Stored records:
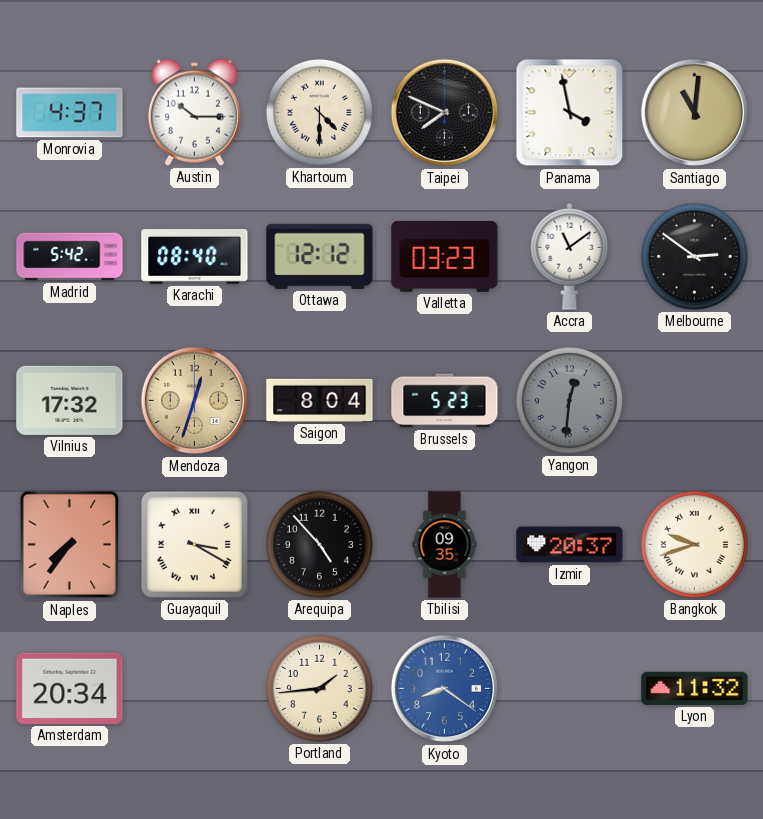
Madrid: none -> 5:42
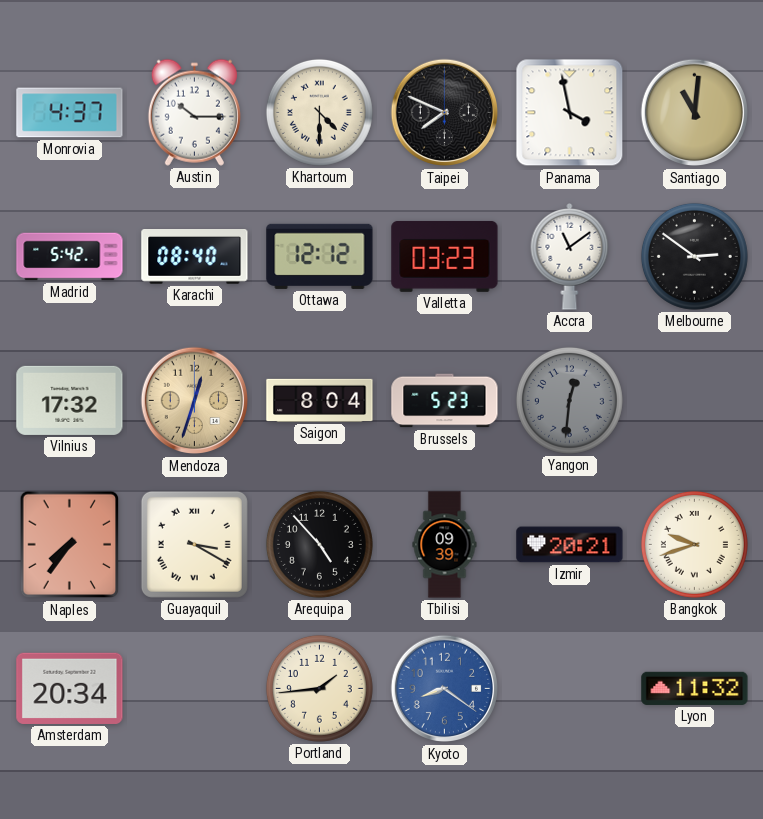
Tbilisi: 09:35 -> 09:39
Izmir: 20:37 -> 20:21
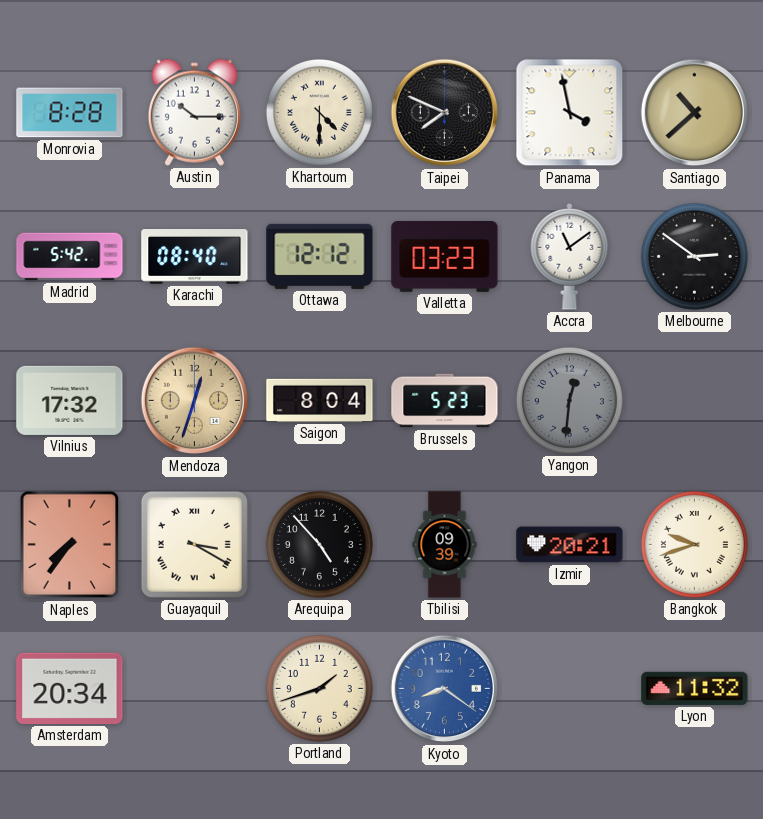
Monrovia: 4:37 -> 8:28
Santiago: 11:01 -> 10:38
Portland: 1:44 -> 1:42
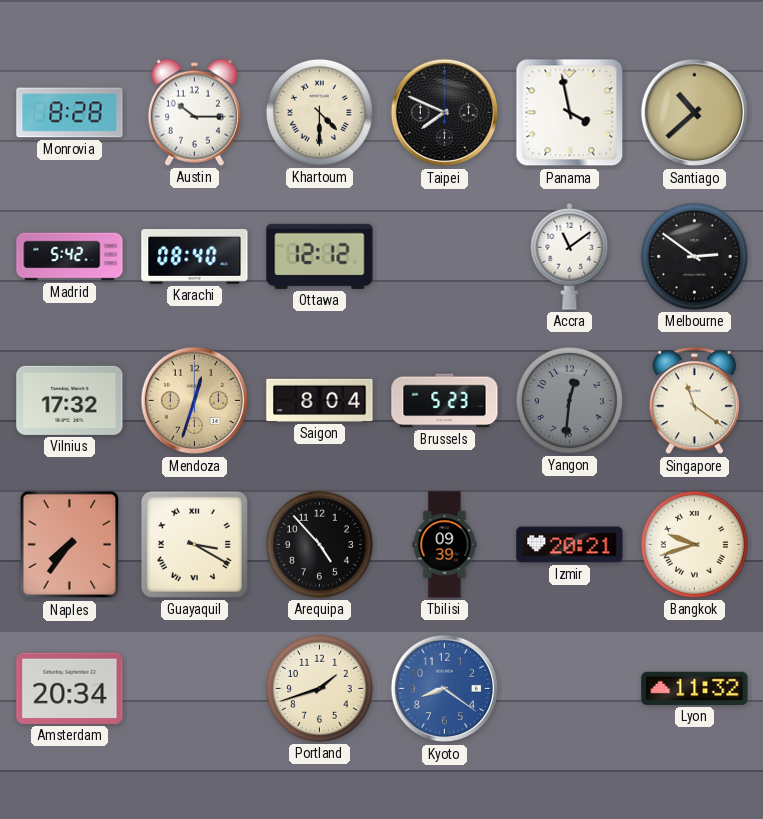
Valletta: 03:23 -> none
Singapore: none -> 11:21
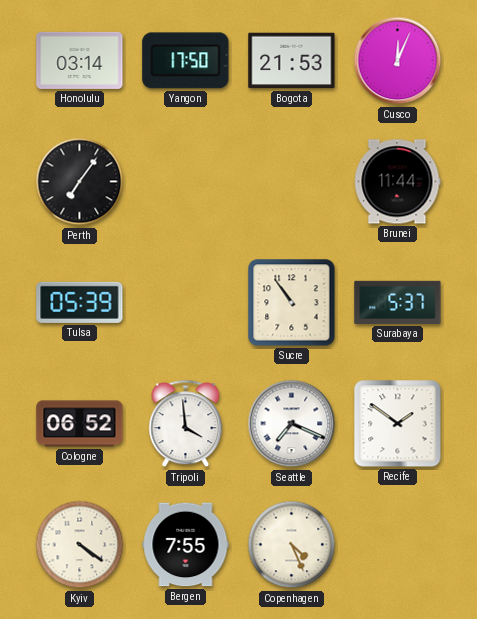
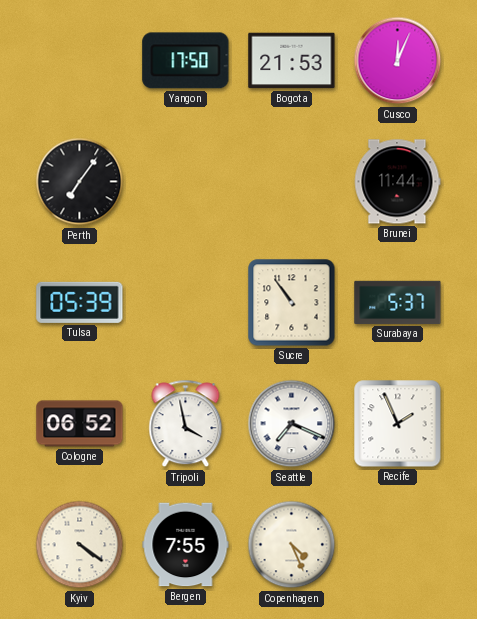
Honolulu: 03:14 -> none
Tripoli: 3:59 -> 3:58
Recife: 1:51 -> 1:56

---

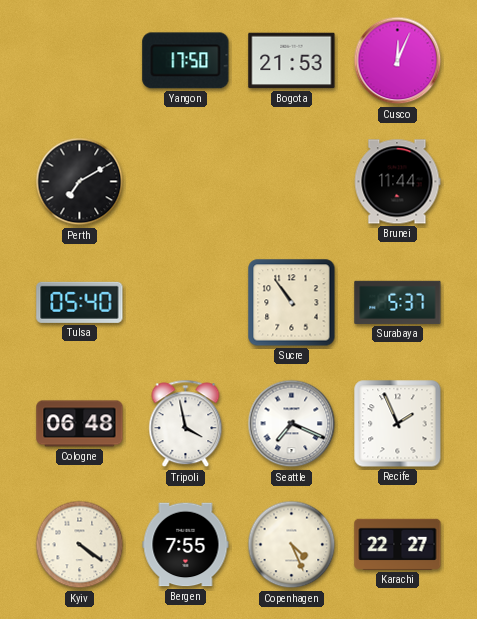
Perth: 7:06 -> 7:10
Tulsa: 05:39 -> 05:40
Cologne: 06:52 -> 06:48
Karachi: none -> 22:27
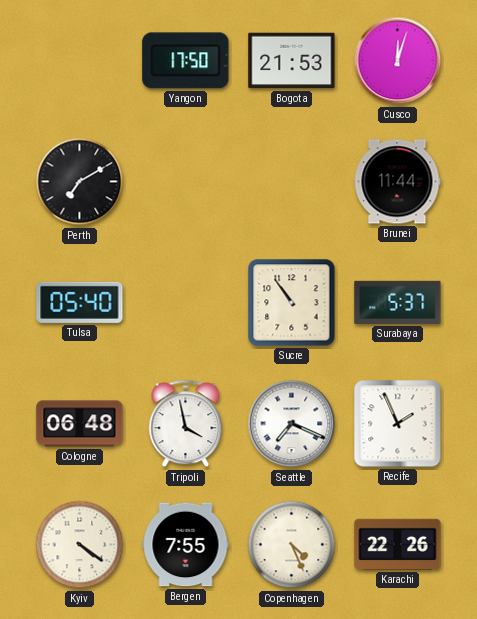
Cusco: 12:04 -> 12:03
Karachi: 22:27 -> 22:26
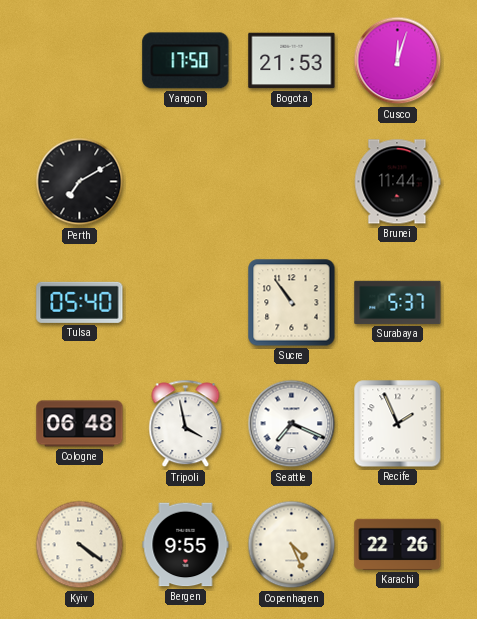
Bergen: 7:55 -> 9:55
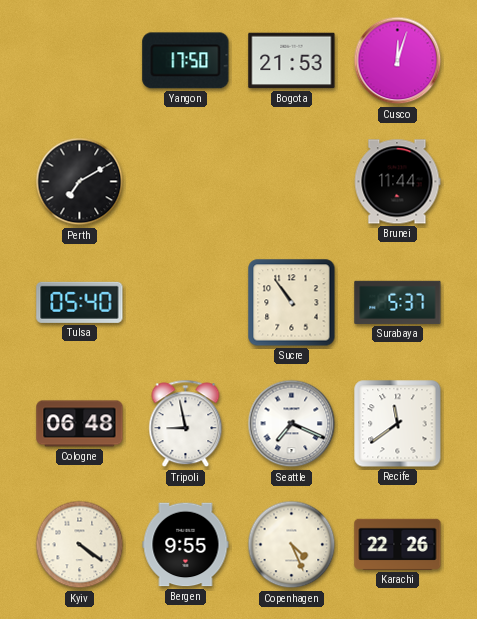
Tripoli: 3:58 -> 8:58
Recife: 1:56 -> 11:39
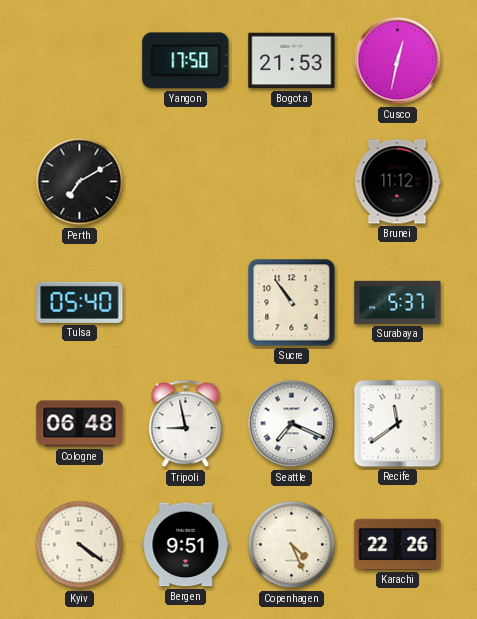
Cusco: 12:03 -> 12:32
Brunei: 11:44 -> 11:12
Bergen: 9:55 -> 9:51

Task prompt: Rewrite the records between the lines holding "Perth: 7:06 -> 7:10" and "Bergen: 9:55 -> 9:51", inclusive, substituting "Lahore" for "Karachi" and keeping everything else unchanged. Leave the picture lines out of your answer.

Exercise result:
Perth: 7:06 -> 7:10
Tulsa: 05:39 -> 05:40
Cologne: 06:52 -> 06:48
Lahore: none -> 22:27
Cusco: 12:04 -> 12:03
Lahore: 22:27 -> 22:26
Bergen: 7:55 -> 9:55
Tripoli: 3:58 -> 8:58
Recife: 1:56 -> 11:39
Cusco: 12:03 -> 12:32
Brunei: 11:44 -> 11:12
Bergen: 9:55 -> 9:51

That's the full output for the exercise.